• [What to produce]
A faithful copy without images is required: write out all the records exactly.
--- Data records Enclosed Below ---
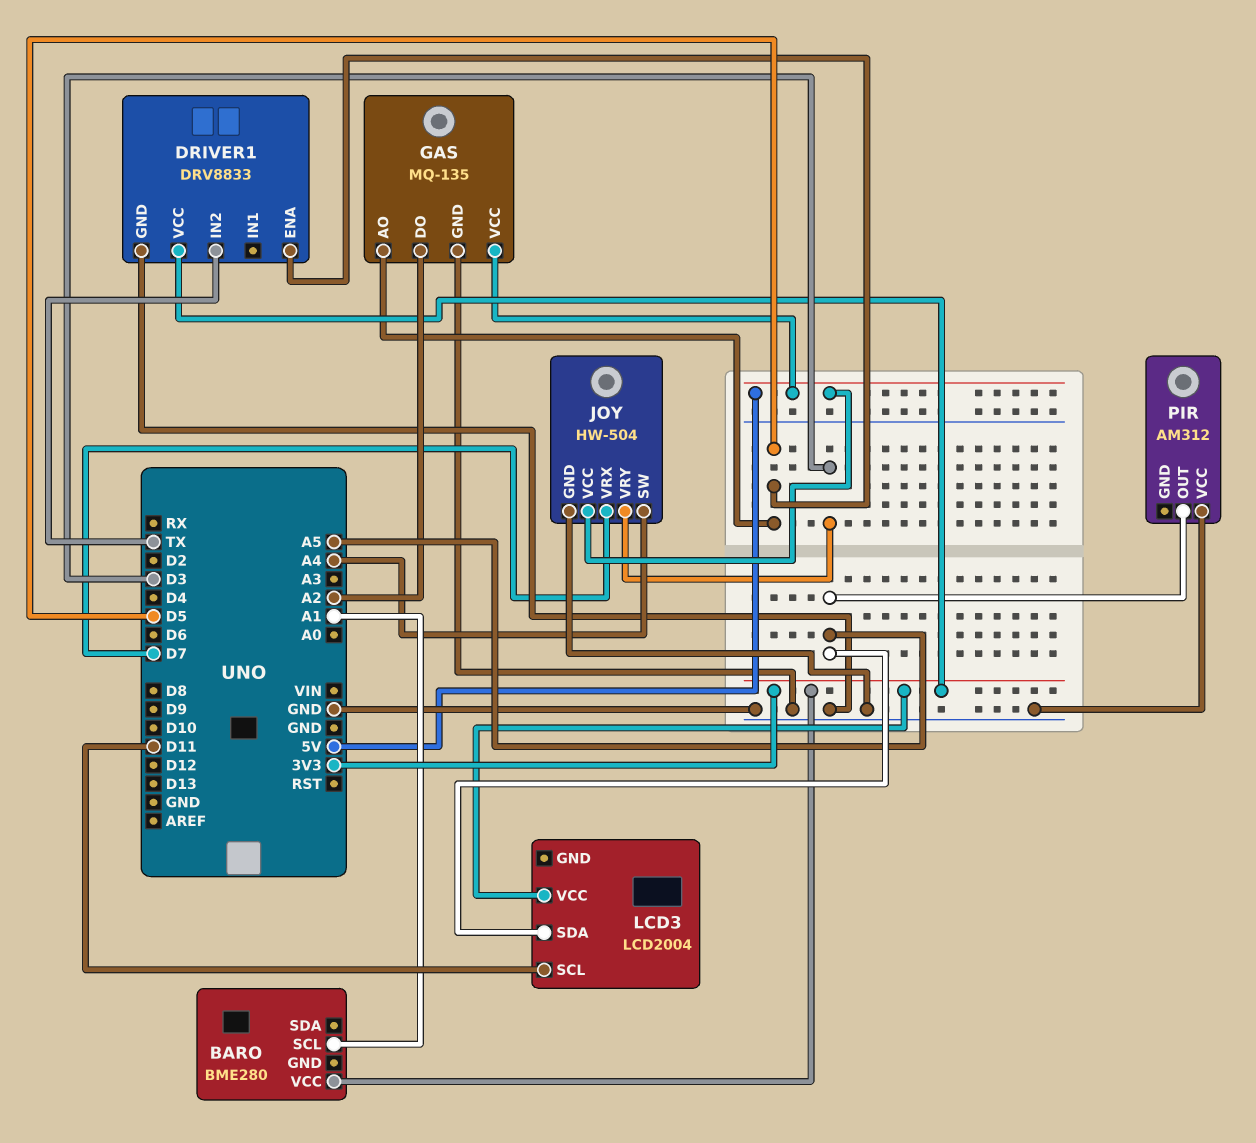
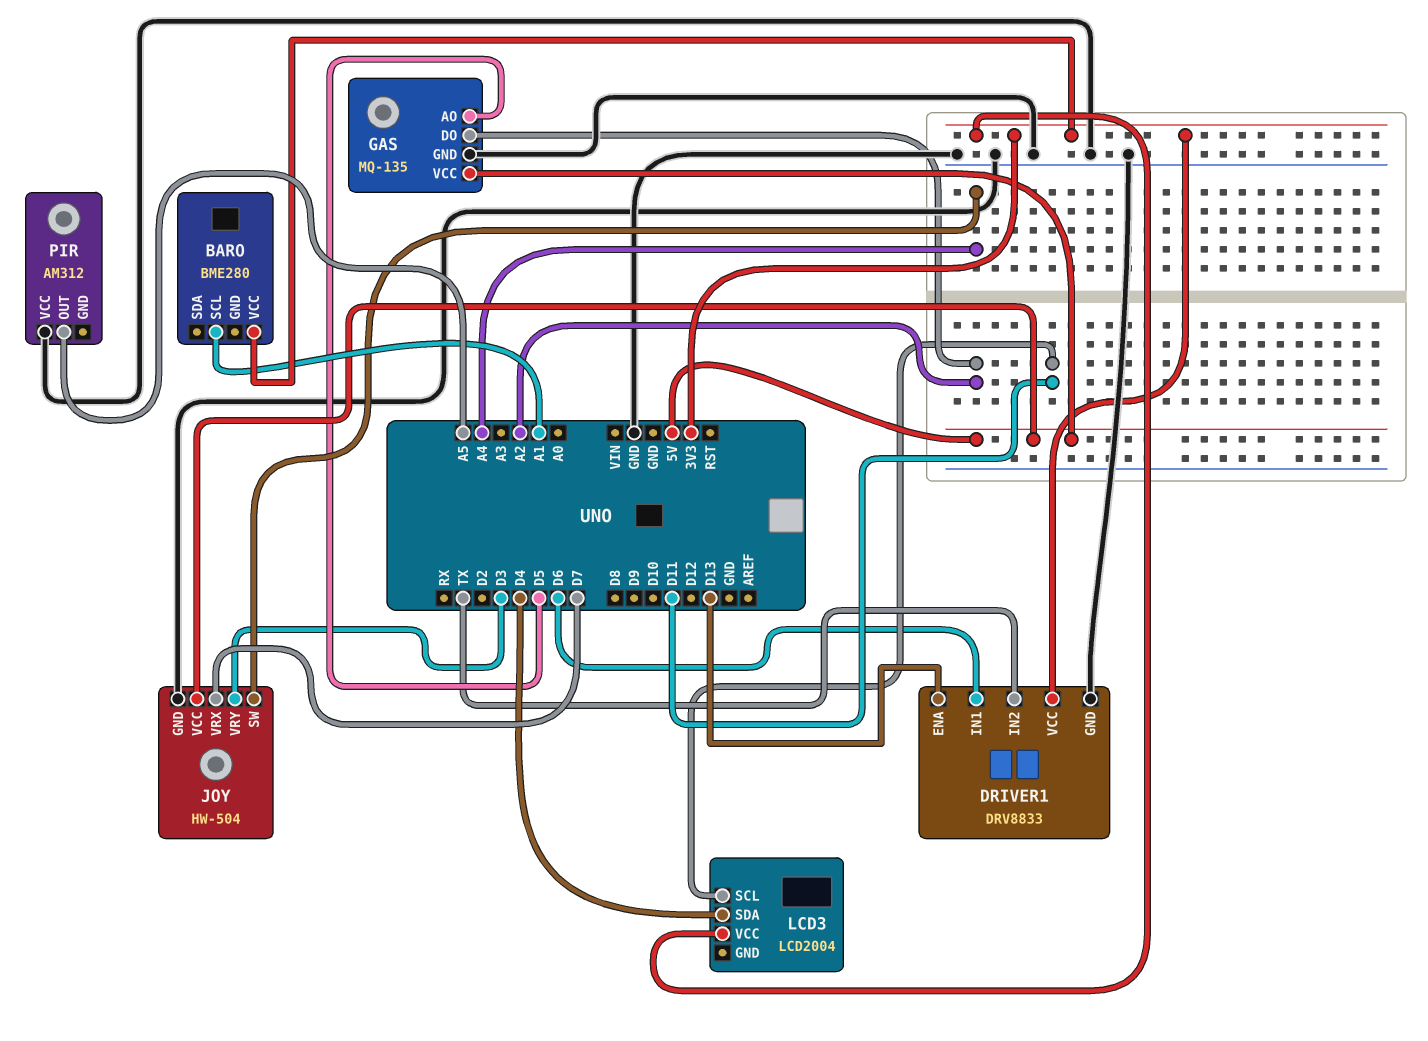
DRIVER1 pin ENA: D5 -> D13
DRIVER1 pin IN1: none -> D6
LCD3 pin SDA: A5 -> D4

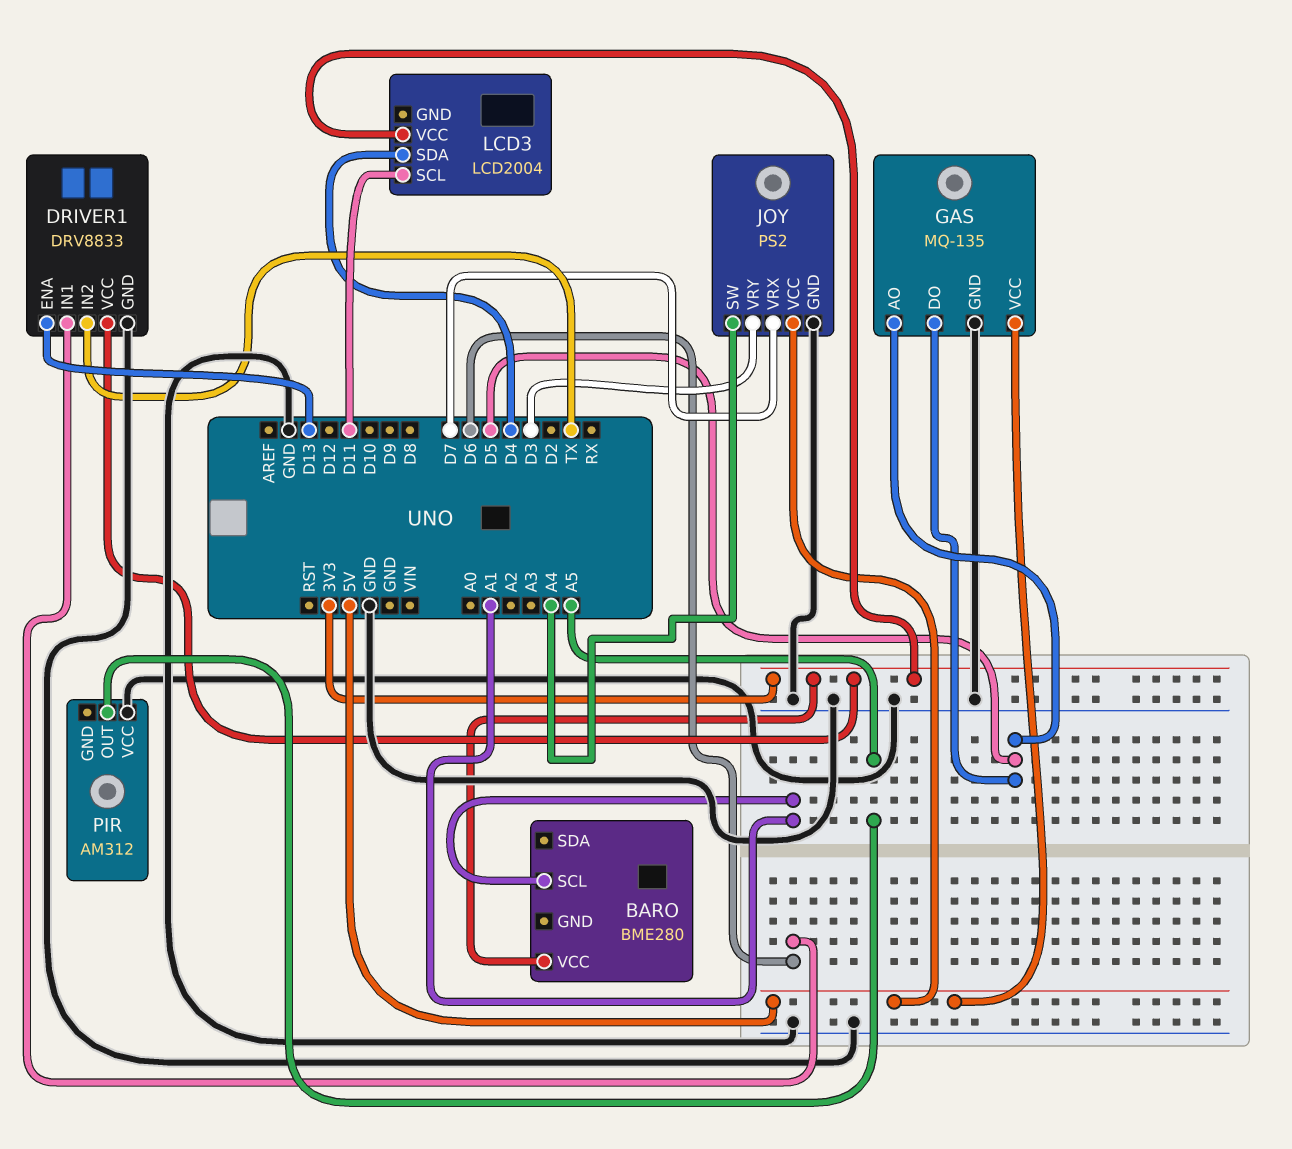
GAS pin DO: A2 -> D5
JOY: HW-504 -> PS2

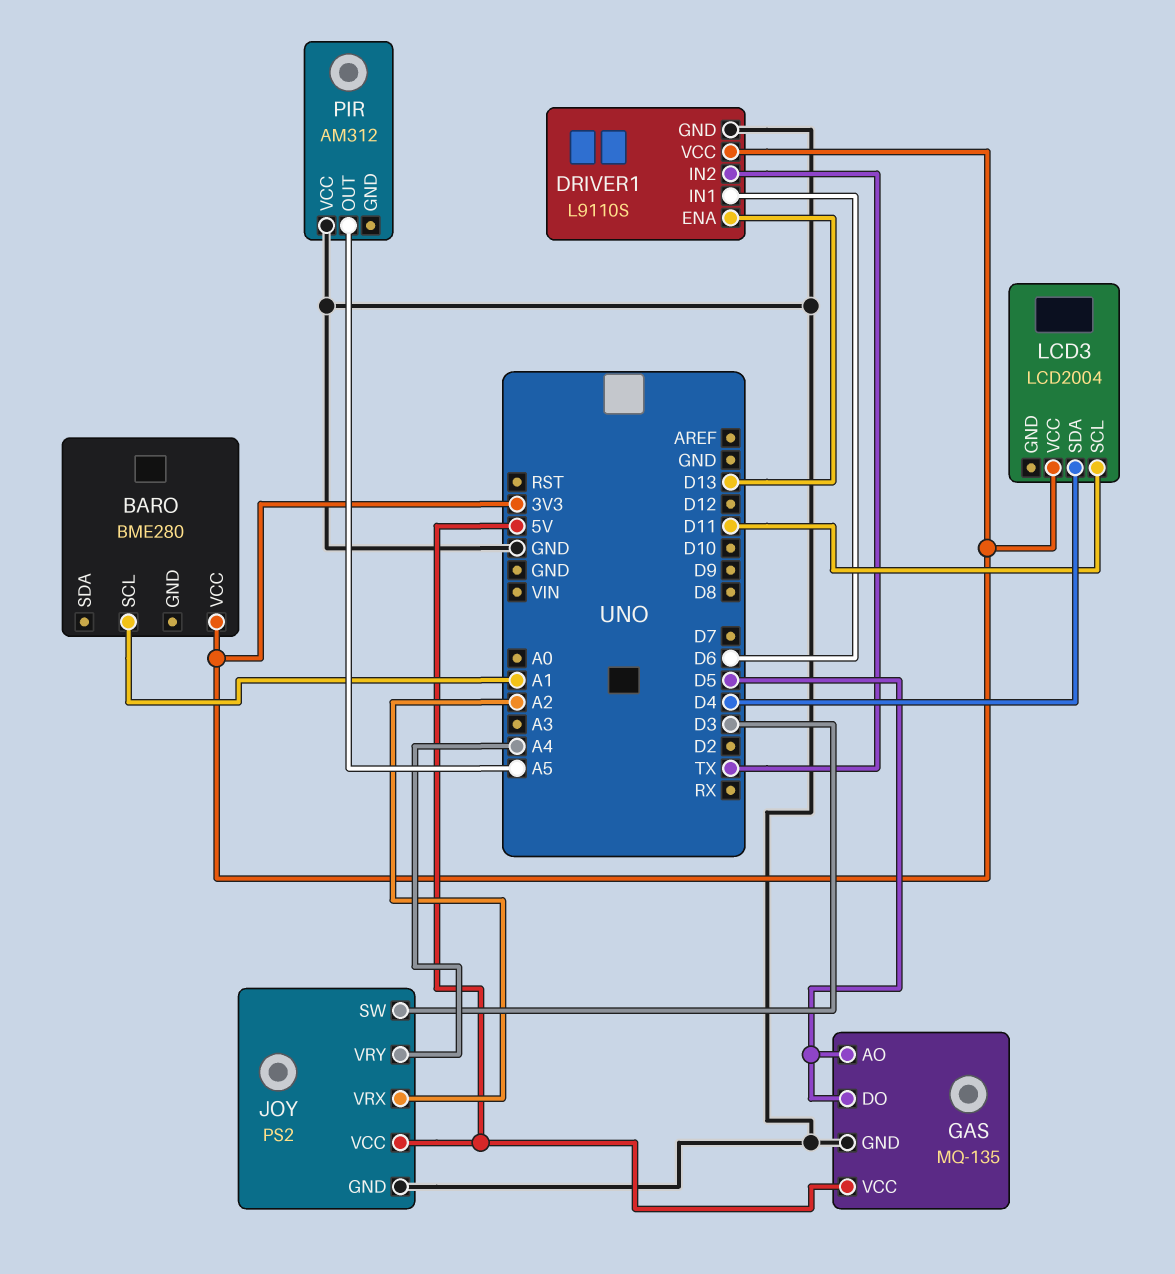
DRIVER1: DRV8833 -> L9110S
JOY pin SW: A4 -> D3
JOY pin VRX: D7 -> A2
JOY pin VRY: D3 -> A4

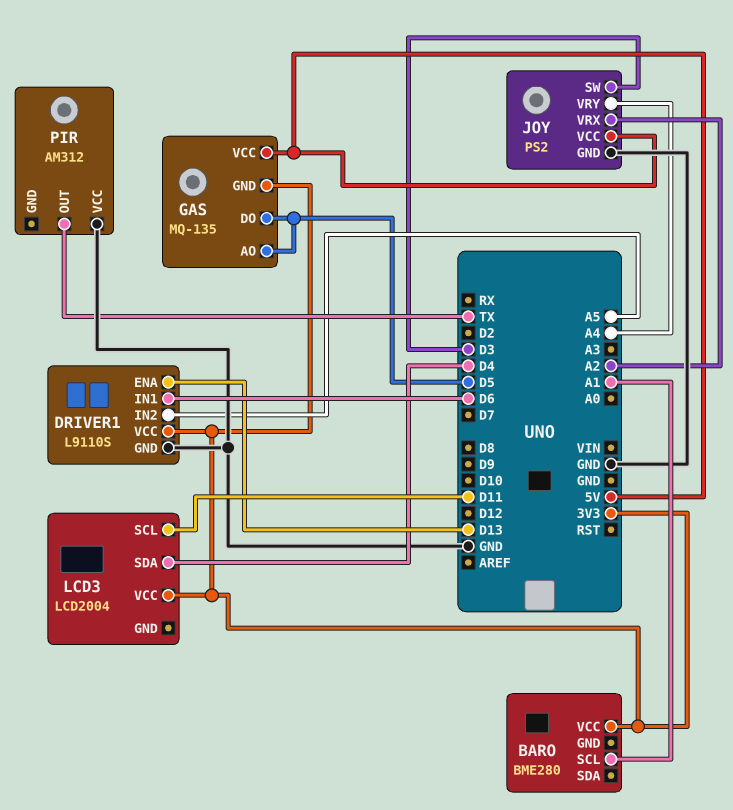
DRIVER1 pin IN2: TX -> A5
GAS pin GND: GND -> 3V3
PIR pin OUT: A5 -> TX

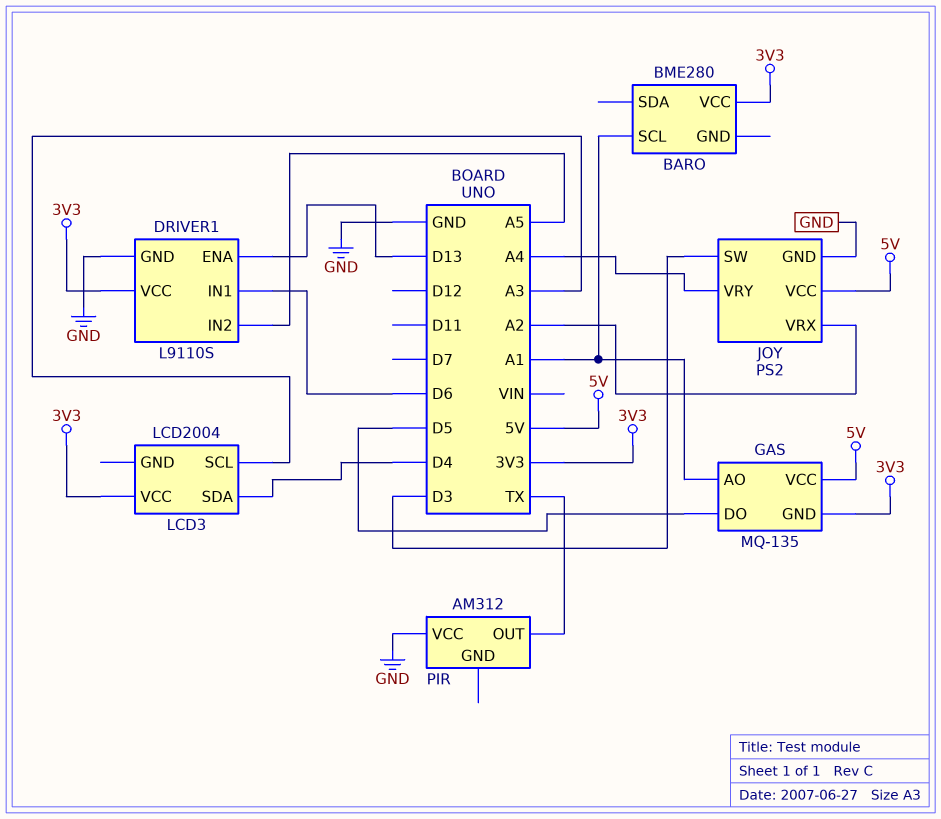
GAS pin AO: D5 -> A1
LCD3 pin SCL: D11 -> A3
--- End of Enclosed Data records ---
• [Task result]
DRIVER1 pin ENA: D5 -> D13
DRIVER1 pin IN1: none -> D6
LCD3 pin SDA: A5 -> D4

GAS pin DO: A2 -> D5
JOY: HW-504 -> PS2

DRIVER1: DRV8833 -> L9110S
JOY pin SW: A4 -> D3
JOY pin VRX: D7 -> A2
JOY pin VRY: D3 -> A4

DRIVER1 pin IN2: TX -> A5
GAS pin GND: GND -> 3V3
PIR pin OUT: A5 -> TX

GAS pin AO: D5 -> A1
LCD3 pin SCL: D11 -> A3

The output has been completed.